(Extracted entries)
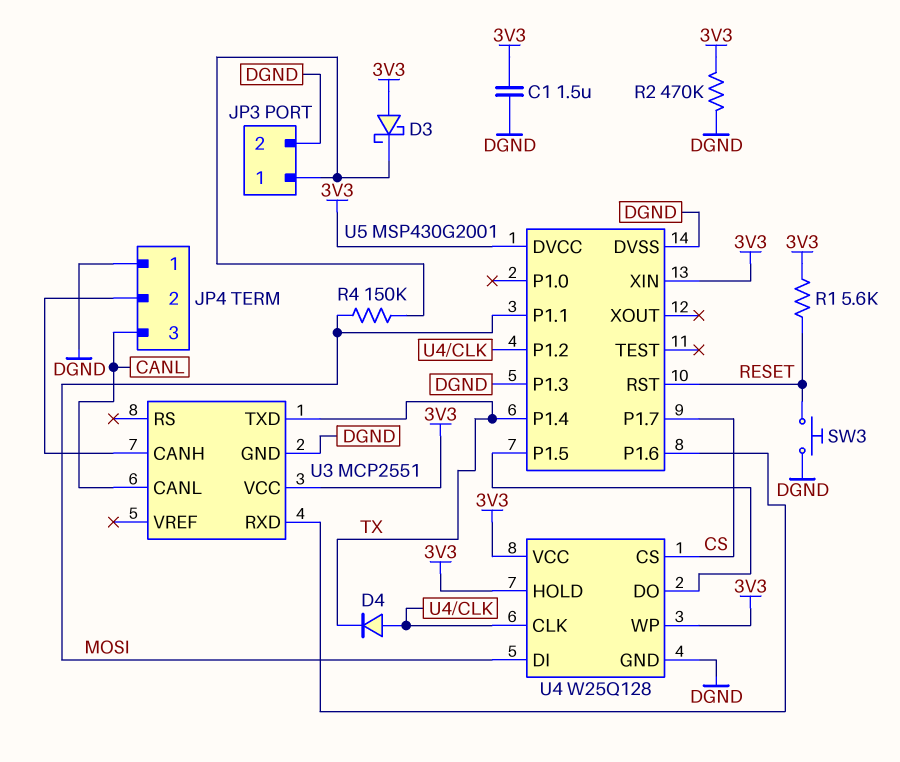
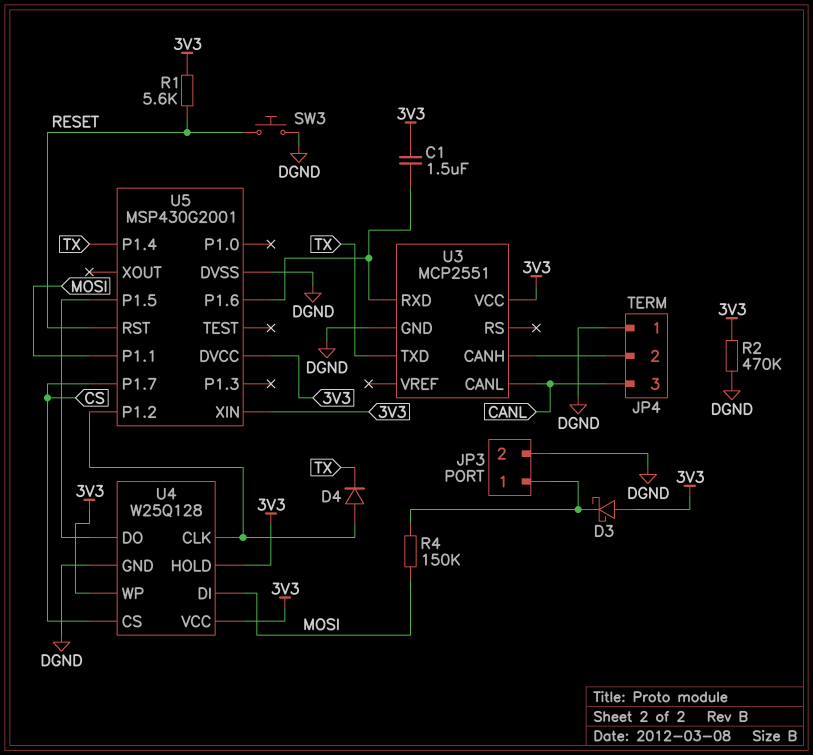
C1: 1.5uF (3V3, DGND) -> 1.5uF (3V3, U3/RXD)
U5 pin P1.3: DGND -> none

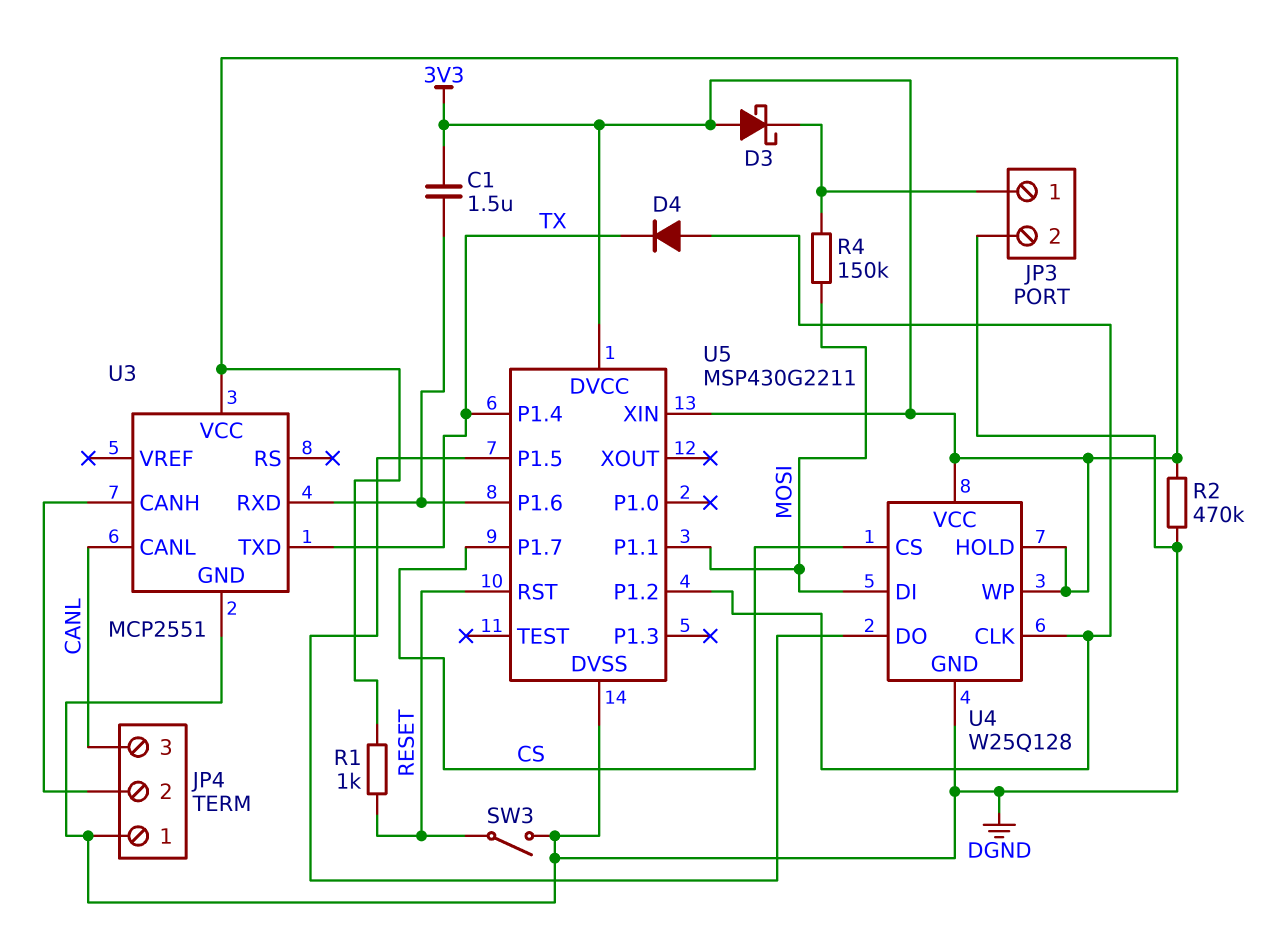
R1: 5.6k (3V3, RESET) -> 1k (3V3, RESET)
SW3: button (DGND, RESET) -> switch (DGND, RESET)
U5: MSP430G2001 -> MSP430G2211

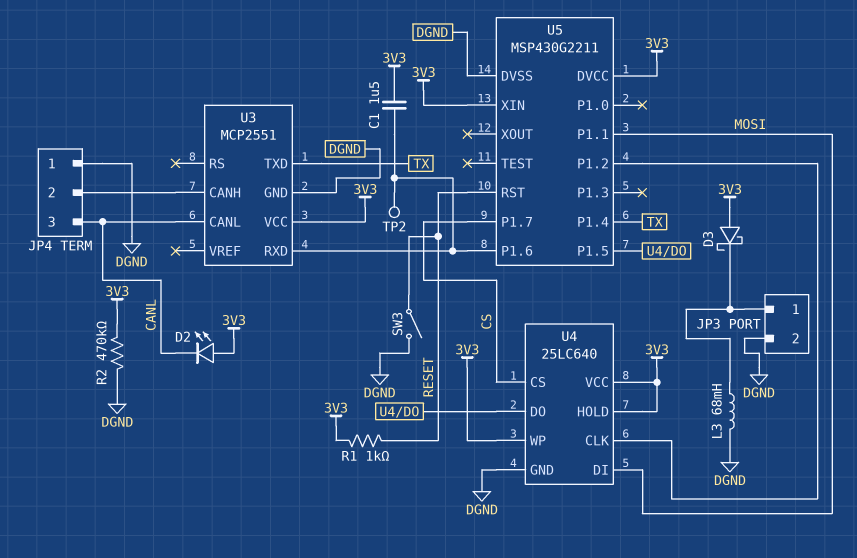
D2: none -> LED (A 3V3, K CANL)
D4: diode (A U4/CLK, K TX) -> none
L3: none -> 68mH (DGND, JP3/1)
R4: 150k (JP3/1, MOSI) -> none
TP2: none -> test point (U3/RXD)
U4: W25Q128 -> 25LC640

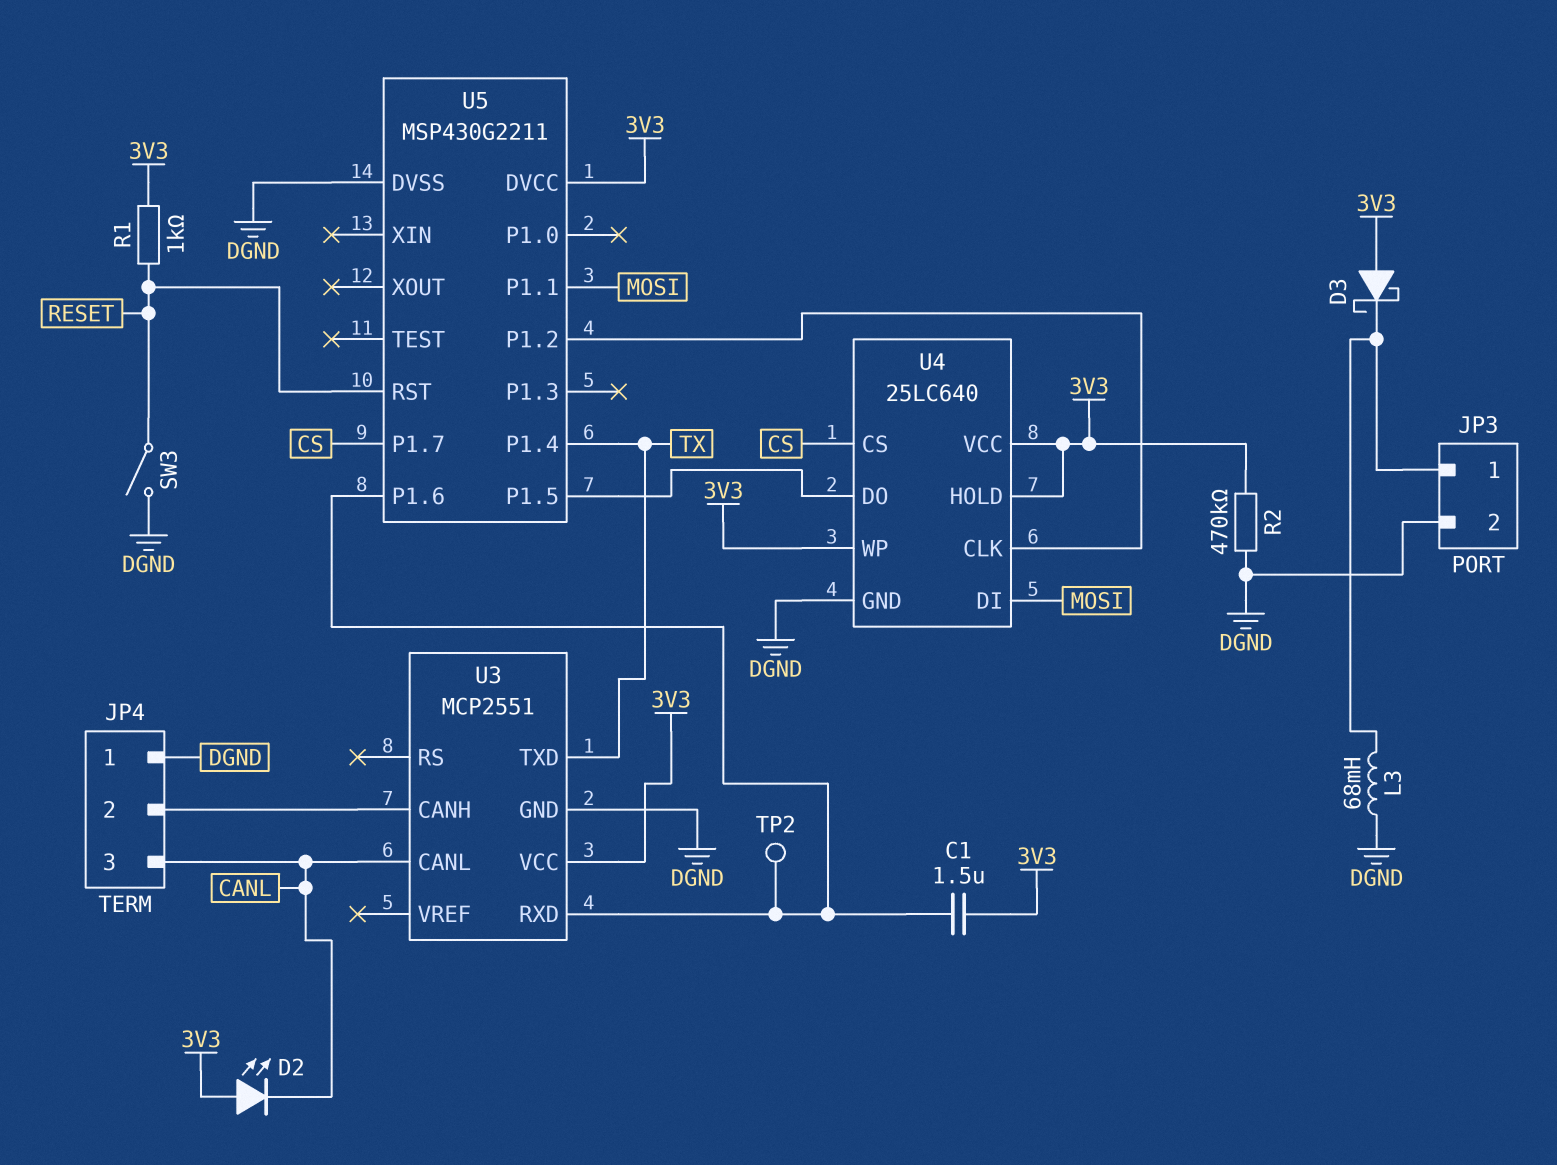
U5 pin XIN: 3V3 -> none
(End Extracted entries)
*What you are asked to do*. If an entry above holds a picture, leave that picture out and print the rest exactly.

*Finished exercise*.
C1: 1.5uF (3V3, DGND) -> 1.5uF (3V3, U3/RXD)
U5 pin P1.3: DGND -> none

R1: 5.6k (3V3, RESET) -> 1k (3V3, RESET)
SW3: button (DGND, RESET) -> switch (DGND, RESET)
U5: MSP430G2001 -> MSP430G2211

D2: none -> LED (A 3V3, K CANL)
D4: diode (A U4/CLK, K TX) -> none
L3: none -> 68mH (DGND, JP3/1)
R4: 150k (JP3/1, MOSI) -> none
TP2: none -> test point (U3/RXD)
U4: W25Q128 -> 25LC640

U5 pin XIN: 3V3 -> none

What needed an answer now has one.